REQUIREMENT: Below are the entries; output exactly the lines from the one containing "bateau [rouge] 267, 337" through the final line, inclusive.

DATASET CONTENT:

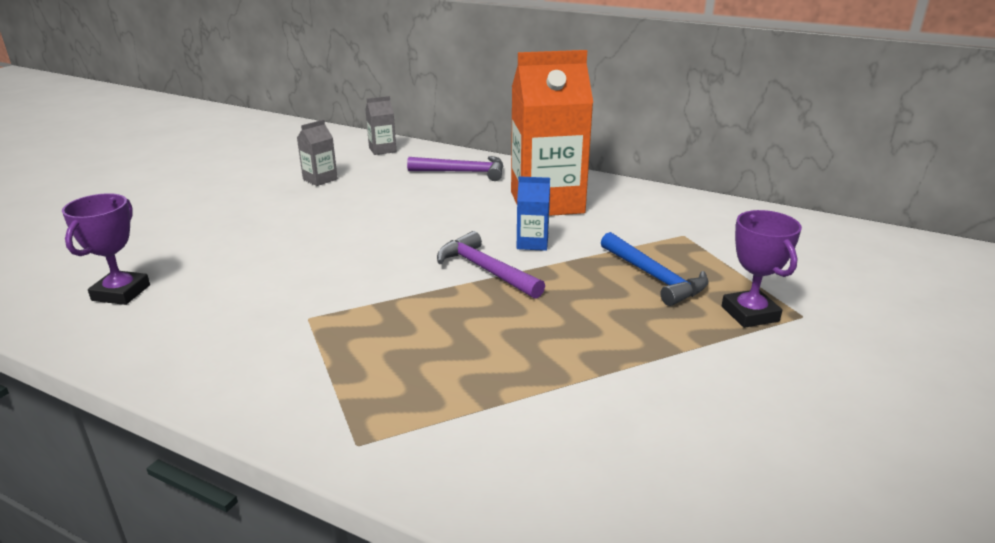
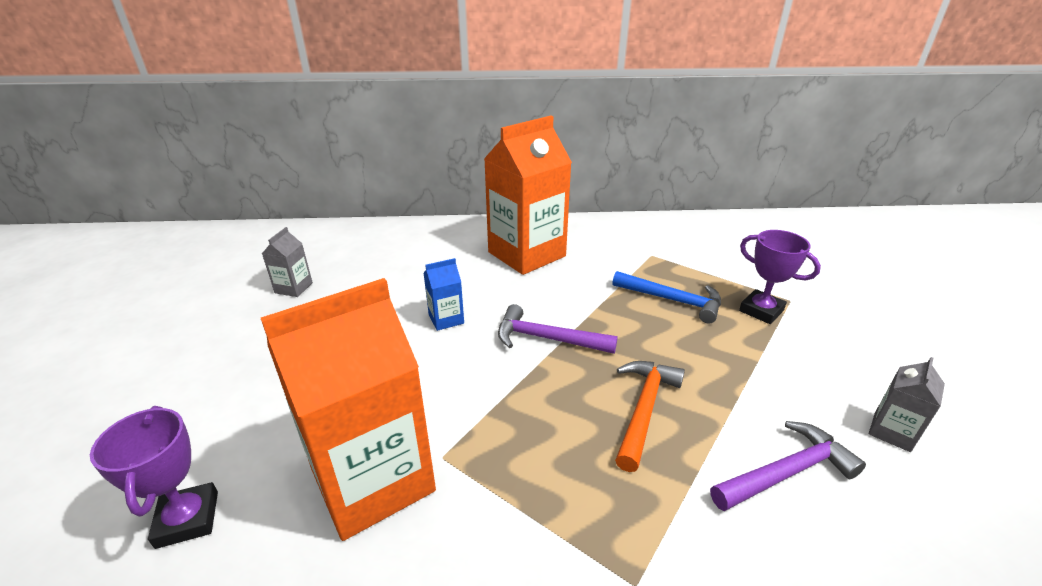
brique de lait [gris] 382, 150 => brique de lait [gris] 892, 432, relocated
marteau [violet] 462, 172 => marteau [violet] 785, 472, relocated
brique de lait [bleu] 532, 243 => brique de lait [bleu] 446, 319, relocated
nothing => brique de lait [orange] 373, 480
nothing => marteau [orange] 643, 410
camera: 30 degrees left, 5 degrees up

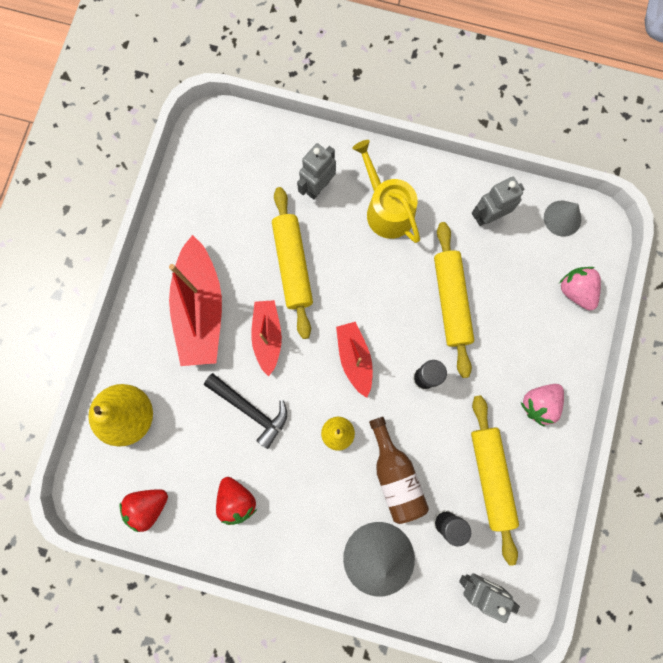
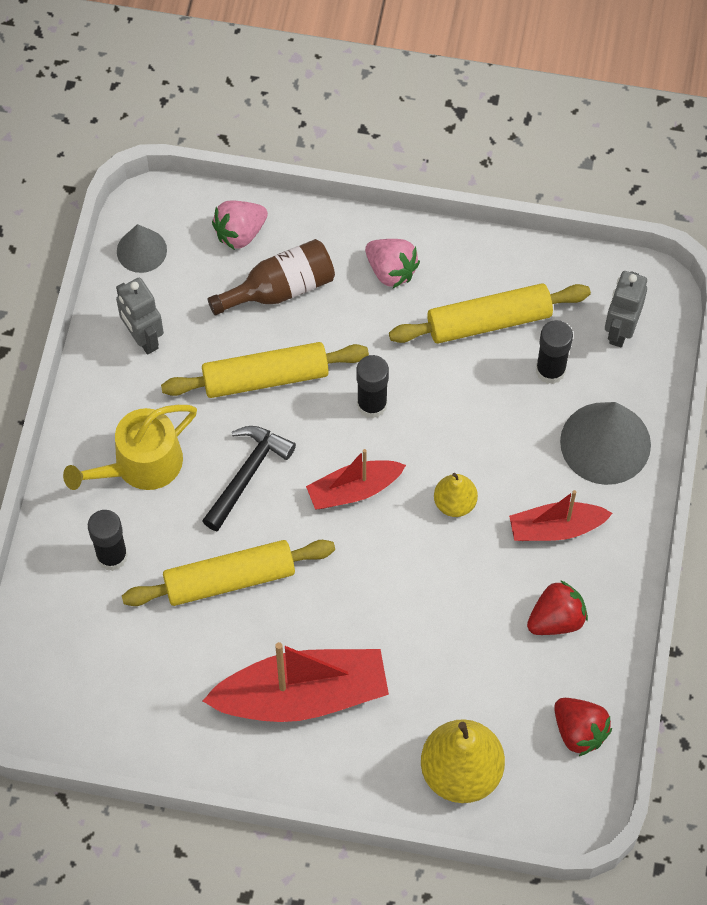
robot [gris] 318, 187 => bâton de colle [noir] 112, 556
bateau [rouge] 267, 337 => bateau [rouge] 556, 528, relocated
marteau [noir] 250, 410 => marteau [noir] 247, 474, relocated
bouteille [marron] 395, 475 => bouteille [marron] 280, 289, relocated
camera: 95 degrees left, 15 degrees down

EXERCISE SOLUTION:
bateau [rouge] 267, 337 => bateau [rouge] 556, 528, relocated
marteau [noir] 250, 410 => marteau [noir] 247, 474, relocated
bouteille [marron] 395, 475 => bouteille [marron] 280, 289, relocated
camera: 95 degrees left, 15 degrees down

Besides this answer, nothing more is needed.